TASK TO CARRY OUT> All of the entries below should be printed exactly; the pictures are to be left out.

INPUT: Begin

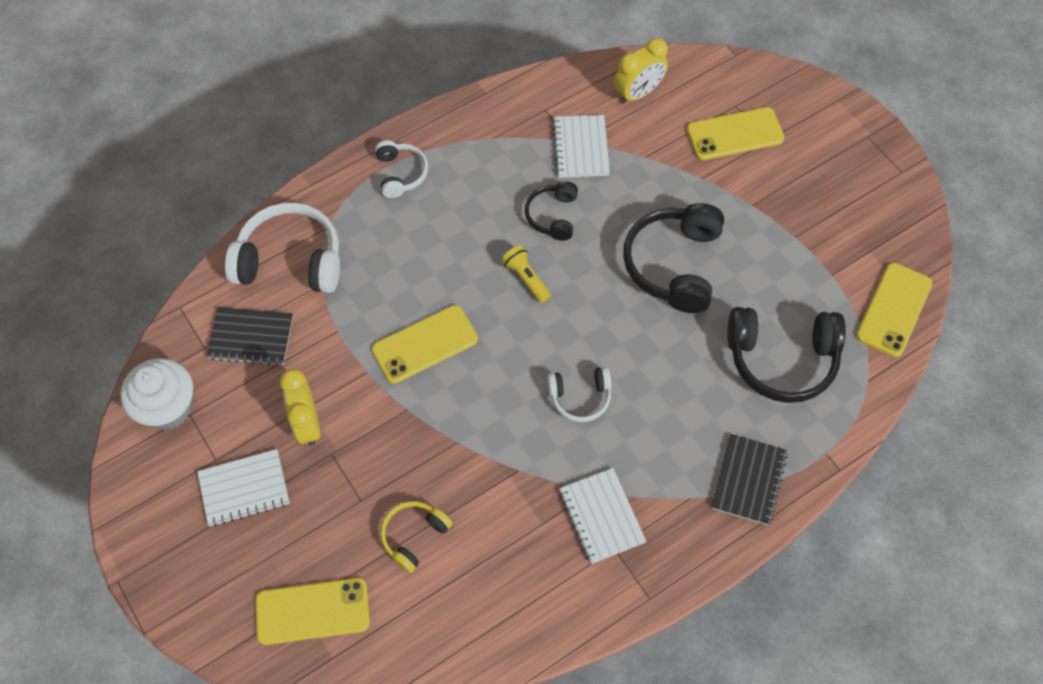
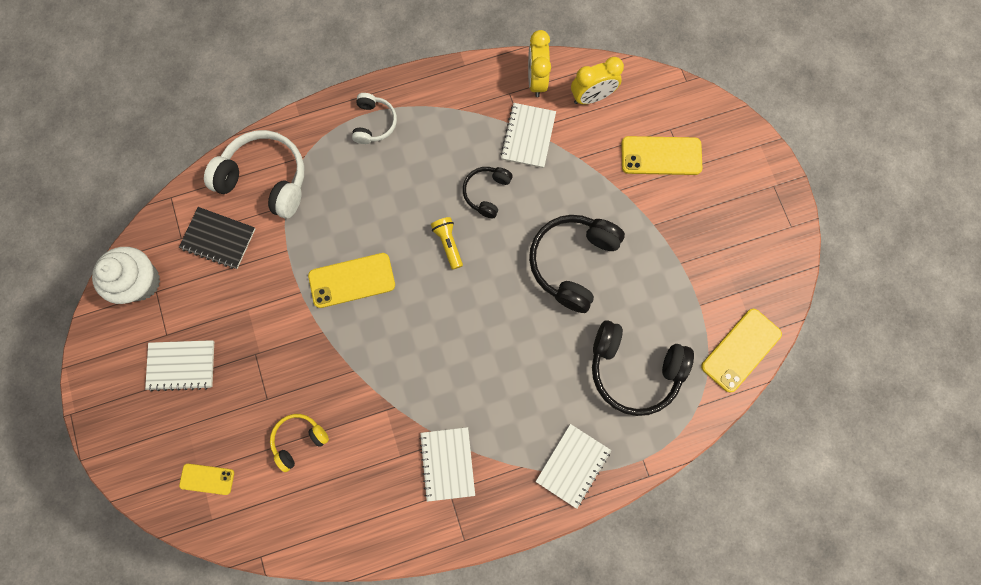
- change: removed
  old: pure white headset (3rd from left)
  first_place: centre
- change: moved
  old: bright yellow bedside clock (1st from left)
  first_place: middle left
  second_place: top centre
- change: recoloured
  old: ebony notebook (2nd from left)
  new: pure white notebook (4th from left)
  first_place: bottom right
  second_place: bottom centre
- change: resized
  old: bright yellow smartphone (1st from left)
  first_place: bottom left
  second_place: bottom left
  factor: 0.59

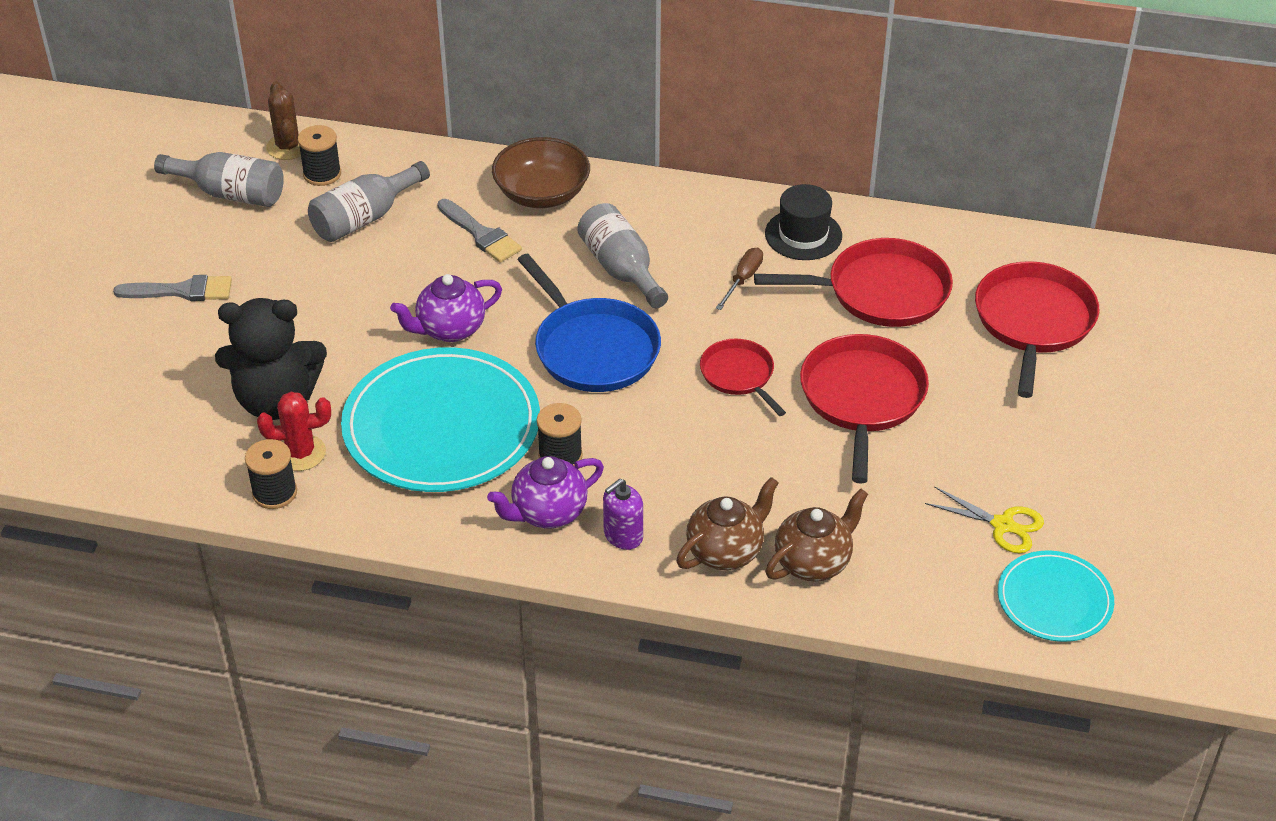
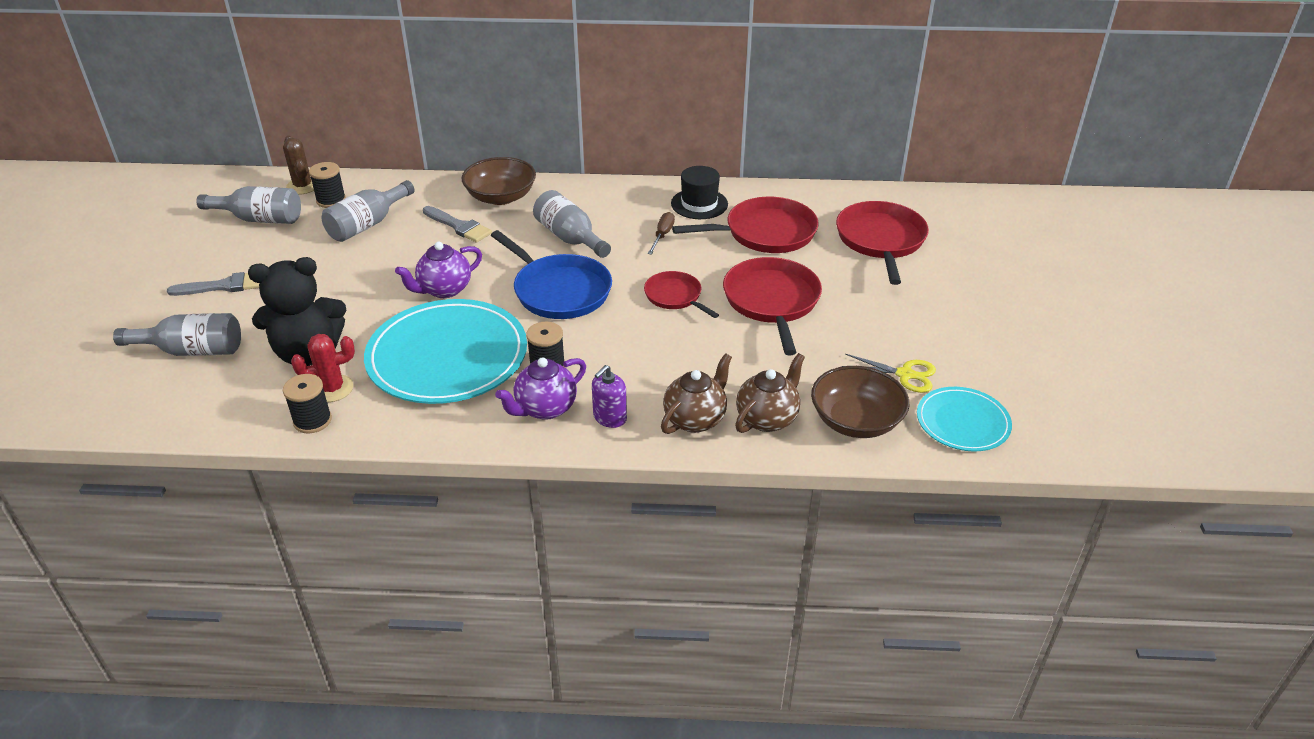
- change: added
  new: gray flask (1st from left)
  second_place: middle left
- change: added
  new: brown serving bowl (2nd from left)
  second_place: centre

INPUT: End

THE COMPLETED TASK>
- change: removed
  old: pure white headset (3rd from left)
  first_place: centre
- change: moved
  old: bright yellow bedside clock (1st from left)
  first_place: middle left
  second_place: top centre
- change: recoloured
  old: ebony notebook (2nd from left)
  new: pure white notebook (4th from left)
  first_place: bottom right
  second_place: bottom centre
- change: resized
  old: bright yellow smartphone (1st from left)
  first_place: bottom left
  second_place: bottom left
  factor: 0.59

- change: added
  new: gray flask (1st from left)
  second_place: middle left
- change: added
  new: brown serving bowl (2nd from left)
  second_place: centre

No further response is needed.